(Change listing data)
____________________

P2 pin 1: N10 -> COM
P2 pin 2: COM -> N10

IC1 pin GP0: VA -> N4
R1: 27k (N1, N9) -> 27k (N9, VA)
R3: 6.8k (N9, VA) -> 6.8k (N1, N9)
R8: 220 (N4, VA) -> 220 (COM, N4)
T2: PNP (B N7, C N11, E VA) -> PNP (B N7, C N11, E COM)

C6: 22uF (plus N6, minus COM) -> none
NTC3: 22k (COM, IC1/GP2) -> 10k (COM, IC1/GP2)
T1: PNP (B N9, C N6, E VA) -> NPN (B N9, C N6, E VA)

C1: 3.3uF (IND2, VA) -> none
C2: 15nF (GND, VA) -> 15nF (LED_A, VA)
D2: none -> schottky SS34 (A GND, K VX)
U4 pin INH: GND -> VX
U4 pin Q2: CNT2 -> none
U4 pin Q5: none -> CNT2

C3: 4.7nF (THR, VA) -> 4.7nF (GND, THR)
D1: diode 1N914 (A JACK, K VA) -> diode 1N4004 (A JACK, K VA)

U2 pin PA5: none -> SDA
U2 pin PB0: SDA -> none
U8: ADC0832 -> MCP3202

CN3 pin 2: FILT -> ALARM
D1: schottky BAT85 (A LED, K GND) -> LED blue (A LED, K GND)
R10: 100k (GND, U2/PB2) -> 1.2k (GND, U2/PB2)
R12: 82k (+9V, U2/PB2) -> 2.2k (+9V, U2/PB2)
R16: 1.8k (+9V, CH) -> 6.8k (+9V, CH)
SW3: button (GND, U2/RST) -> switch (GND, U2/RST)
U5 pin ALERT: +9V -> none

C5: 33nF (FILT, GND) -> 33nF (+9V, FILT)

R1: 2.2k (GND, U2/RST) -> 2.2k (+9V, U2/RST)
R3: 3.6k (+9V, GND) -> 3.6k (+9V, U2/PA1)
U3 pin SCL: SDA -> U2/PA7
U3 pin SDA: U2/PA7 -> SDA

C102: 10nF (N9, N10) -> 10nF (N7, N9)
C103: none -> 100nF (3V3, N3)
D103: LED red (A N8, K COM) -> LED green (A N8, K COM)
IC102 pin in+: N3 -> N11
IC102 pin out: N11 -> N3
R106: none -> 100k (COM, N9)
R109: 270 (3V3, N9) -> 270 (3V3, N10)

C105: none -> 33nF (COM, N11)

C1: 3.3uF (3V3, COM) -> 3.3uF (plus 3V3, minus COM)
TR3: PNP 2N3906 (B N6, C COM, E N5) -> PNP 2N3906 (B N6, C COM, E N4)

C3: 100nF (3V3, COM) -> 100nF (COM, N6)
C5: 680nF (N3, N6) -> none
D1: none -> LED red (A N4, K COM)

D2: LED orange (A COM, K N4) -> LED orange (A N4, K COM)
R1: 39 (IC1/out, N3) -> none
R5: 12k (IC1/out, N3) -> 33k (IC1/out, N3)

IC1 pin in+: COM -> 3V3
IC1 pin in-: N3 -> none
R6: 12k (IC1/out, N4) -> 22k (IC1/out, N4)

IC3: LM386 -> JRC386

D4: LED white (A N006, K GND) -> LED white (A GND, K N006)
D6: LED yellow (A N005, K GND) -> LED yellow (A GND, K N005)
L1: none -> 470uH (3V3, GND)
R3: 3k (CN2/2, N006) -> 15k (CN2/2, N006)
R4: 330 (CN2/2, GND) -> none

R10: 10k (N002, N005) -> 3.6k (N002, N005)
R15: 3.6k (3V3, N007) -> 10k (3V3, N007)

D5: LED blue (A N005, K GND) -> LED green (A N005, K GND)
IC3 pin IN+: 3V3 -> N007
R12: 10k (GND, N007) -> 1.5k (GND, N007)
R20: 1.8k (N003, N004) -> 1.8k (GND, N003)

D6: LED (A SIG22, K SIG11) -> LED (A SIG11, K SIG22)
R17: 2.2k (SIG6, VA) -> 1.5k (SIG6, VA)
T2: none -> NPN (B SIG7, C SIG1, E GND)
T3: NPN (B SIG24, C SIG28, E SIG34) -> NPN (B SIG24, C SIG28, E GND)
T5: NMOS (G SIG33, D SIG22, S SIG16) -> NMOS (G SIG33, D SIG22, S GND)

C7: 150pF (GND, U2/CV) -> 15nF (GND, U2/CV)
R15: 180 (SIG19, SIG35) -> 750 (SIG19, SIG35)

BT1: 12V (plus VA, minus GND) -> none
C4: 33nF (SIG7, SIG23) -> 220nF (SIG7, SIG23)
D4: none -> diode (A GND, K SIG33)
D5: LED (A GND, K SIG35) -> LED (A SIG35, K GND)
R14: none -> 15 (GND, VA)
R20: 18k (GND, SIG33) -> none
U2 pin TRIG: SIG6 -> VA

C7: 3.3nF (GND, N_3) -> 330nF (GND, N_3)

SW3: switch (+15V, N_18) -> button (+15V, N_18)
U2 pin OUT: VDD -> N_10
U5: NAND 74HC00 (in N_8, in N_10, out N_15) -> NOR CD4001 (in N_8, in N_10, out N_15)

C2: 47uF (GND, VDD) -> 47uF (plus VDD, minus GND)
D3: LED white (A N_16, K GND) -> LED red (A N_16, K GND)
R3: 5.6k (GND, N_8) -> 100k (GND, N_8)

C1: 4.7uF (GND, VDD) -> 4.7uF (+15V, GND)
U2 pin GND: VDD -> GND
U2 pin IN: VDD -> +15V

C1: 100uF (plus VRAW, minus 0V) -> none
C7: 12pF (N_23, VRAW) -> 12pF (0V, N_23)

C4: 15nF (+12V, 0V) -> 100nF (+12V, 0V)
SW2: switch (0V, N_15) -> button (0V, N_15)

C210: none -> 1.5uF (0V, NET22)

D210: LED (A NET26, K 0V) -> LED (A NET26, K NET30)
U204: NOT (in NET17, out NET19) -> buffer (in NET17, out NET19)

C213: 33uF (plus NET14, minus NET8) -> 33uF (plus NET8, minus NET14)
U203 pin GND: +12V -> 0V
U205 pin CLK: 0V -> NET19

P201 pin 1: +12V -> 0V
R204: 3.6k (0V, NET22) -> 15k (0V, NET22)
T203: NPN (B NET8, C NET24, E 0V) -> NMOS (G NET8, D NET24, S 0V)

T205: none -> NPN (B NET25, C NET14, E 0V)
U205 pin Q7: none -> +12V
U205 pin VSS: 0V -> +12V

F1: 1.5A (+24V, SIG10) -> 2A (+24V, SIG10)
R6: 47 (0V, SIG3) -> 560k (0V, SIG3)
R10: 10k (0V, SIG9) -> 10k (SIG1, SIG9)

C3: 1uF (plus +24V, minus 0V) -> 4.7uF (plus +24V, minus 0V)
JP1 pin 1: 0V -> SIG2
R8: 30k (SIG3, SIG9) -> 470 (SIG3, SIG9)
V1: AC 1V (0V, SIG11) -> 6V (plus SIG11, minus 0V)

____________________

Retype the portion of the data above that starts on the line with "SW3: button (GND, U2/RST)" and finishes on the line with "U5: NAND 74HC00", including both of those lines.

### RESULT
SW3: button (GND, U2/RST) -> switch (GND, U2/RST)
U5 pin ALERT: +9V -> none

C5: 33nF (FILT, GND) -> 33nF (+9V, FILT)

R1: 2.2k (GND, U2/RST) -> 2.2k (+9V, U2/RST)
R3: 3.6k (+9V, GND) -> 3.6k (+9V, U2/PA1)
U3 pin SCL: SDA -> U2/PA7
U3 pin SDA: U2/PA7 -> SDA

C102: 10nF (N9, N10) -> 10nF (N7, N9)
C103: none -> 100nF (3V3, N3)
D103: LED red (A N8, K COM) -> LED green (A N8, K COM)
IC102 pin in+: N3 -> N11
IC102 pin out: N11 -> N3
R106: none -> 100k (COM, N9)
R109: 270 (3V3, N9) -> 270 (3V3, N10)

C105: none -> 33nF (COM, N11)

C1: 3.3uF (3V3, COM) -> 3.3uF (plus 3V3, minus COM)
TR3: PNP 2N3906 (B N6, C COM, E N5) -> PNP 2N3906 (B N6, C COM, E N4)

C3: 100nF (3V3, COM) -> 100nF (COM, N6)
C5: 680nF (N3, N6) -> none
D1: none -> LED red (A N4, K COM)

D2: LED orange (A COM, K N4) -> LED orange (A N4, K COM)
R1: 39 (IC1/out, N3) -> none
R5: 12k (IC1/out, N3) -> 33k (IC1/out, N3)

IC1 pin in+: COM -> 3V3
IC1 pin in-: N3 -> none
R6: 12k (IC1/out, N4) -> 22k (IC1/out, N4)

IC3: LM386 -> JRC386

D4: LED white (A N006, K GND) -> LED white (A GND, K N006)
D6: LED yellow (A N005, K GND) -> LED yellow (A GND, K N005)
L1: none -> 470uH (3V3, GND)
R3: 3k (CN2/2, N006) -> 15k (CN2/2, N006)
R4: 330 (CN2/2, GND) -> none

R10: 10k (N002, N005) -> 3.6k (N002, N005)
R15: 3.6k (3V3, N007) -> 10k (3V3, N007)

D5: LED blue (A N005, K GND) -> LED green (A N005, K GND)
IC3 pin IN+: 3V3 -> N007
R12: 10k (GND, N007) -> 1.5k (GND, N007)
R20: 1.8k (N003, N004) -> 1.8k (GND, N003)

D6: LED (A SIG22, K SIG11) -> LED (A SIG11, K SIG22)
R17: 2.2k (SIG6, VA) -> 1.5k (SIG6, VA)
T2: none -> NPN (B SIG7, C SIG1, E GND)
T3: NPN (B SIG24, C SIG28, E SIG34) -> NPN (B SIG24, C SIG28, E GND)
T5: NMOS (G SIG33, D SIG22, S SIG16) -> NMOS (G SIG33, D SIG22, S GND)

C7: 150pF (GND, U2/CV) -> 15nF (GND, U2/CV)
R15: 180 (SIG19, SIG35) -> 750 (SIG19, SIG35)

BT1: 12V (plus VA, minus GND) -> none
C4: 33nF (SIG7, SIG23) -> 220nF (SIG7, SIG23)
D4: none -> diode (A GND, K SIG33)
D5: LED (A GND, K SIG35) -> LED (A SIG35, K GND)
R14: none -> 15 (GND, VA)
R20: 18k (GND, SIG33) -> none
U2 pin TRIG: SIG6 -> VA

C7: 3.3nF (GND, N_3) -> 330nF (GND, N_3)

SW3: switch (+15V, N_18) -> button (+15V, N_18)
U2 pin OUT: VDD -> N_10
U5: NAND 74HC00 (in N_8, in N_10, out N_15) -> NOR CD4001 (in N_8, in N_10, out N_15)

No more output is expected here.